Work to complete |
At the line containing "C3: 4700uF (plus", begin setting down the entries exactly, and stop only after the last line.

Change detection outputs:
========================================

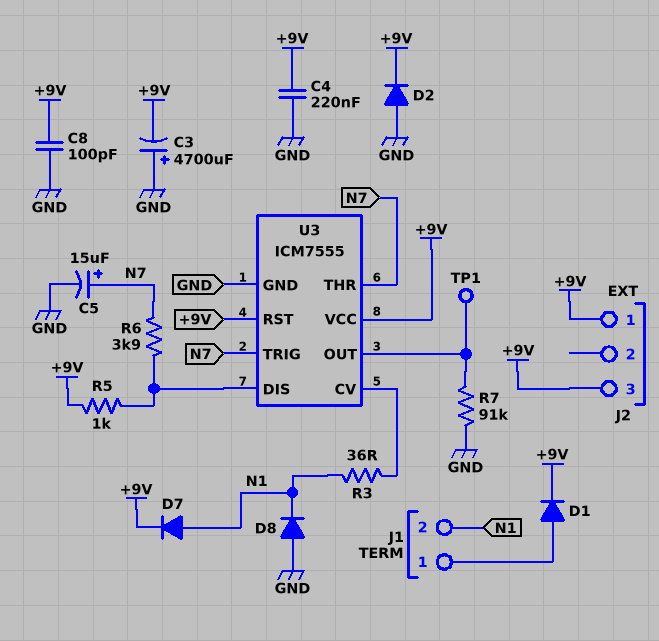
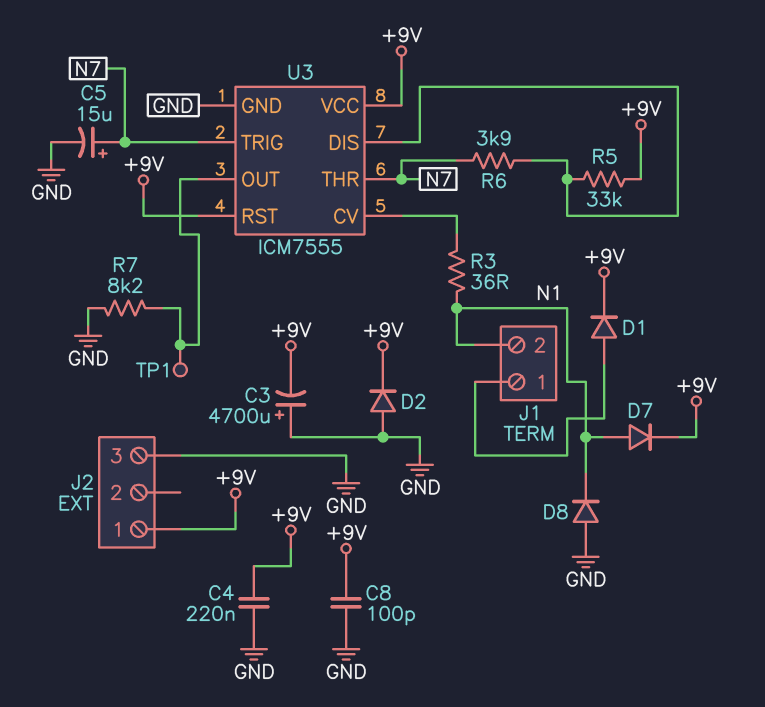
J2 pin 3: +9V -> GND
R5: 1k (+9V, U3/DIS) -> 33k (+9V, U3/DIS)
R7: 91k (GND, U3/OUT) -> 8.2k (GND, U3/OUT)

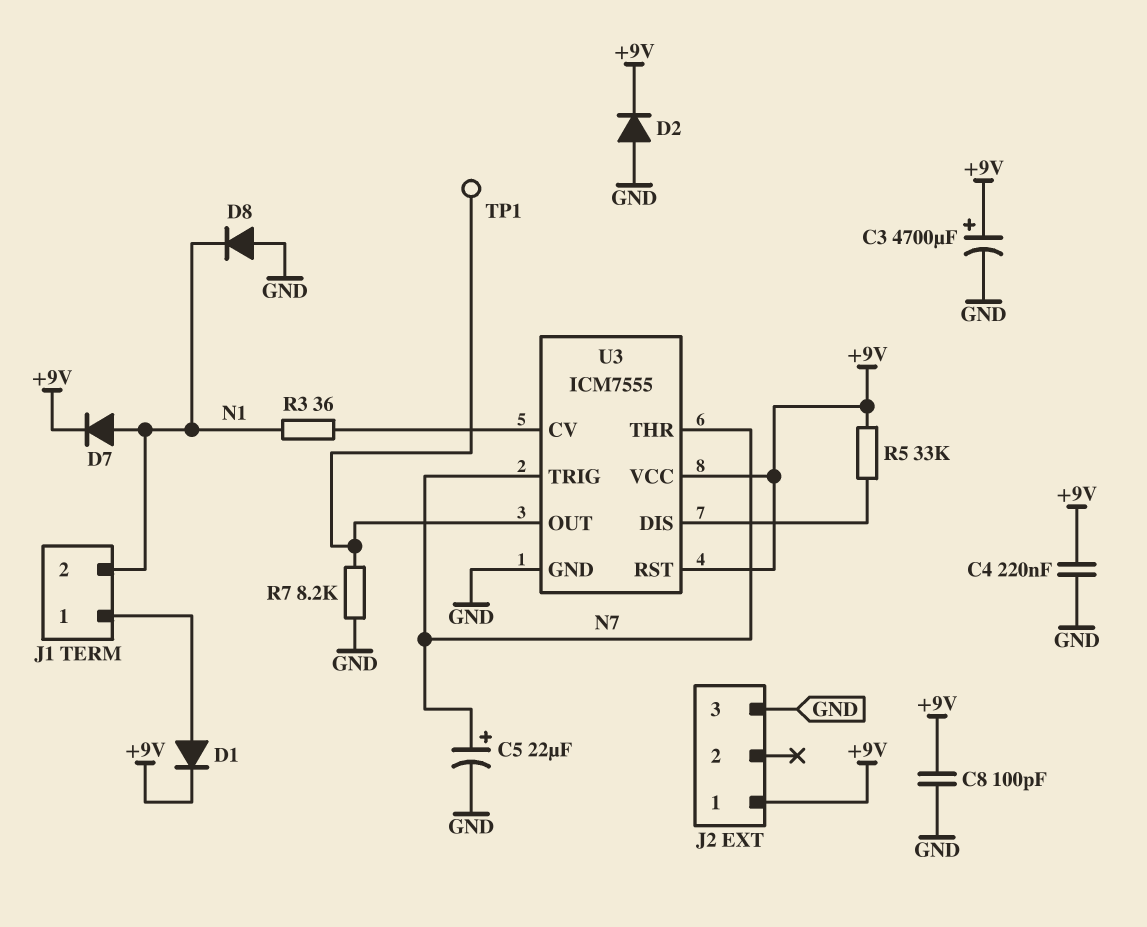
C3: 4700uF (plus GND, minus +9V) -> 4700uF (plus +9V, minus GND)
C5: 15uF (plus N7, minus GND) -> 22uF (plus N7, minus GND)
R6: 3.9k (N7, U3/DIS) -> none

========================================

Response to this task |
C3: 4700uF (plus GND, minus +9V) -> 4700uF (plus +9V, minus GND)
C5: 15uF (plus N7, minus GND) -> 22uF (plus N7, minus GND)
R6: 3.9k (N7, U3/DIS) -> none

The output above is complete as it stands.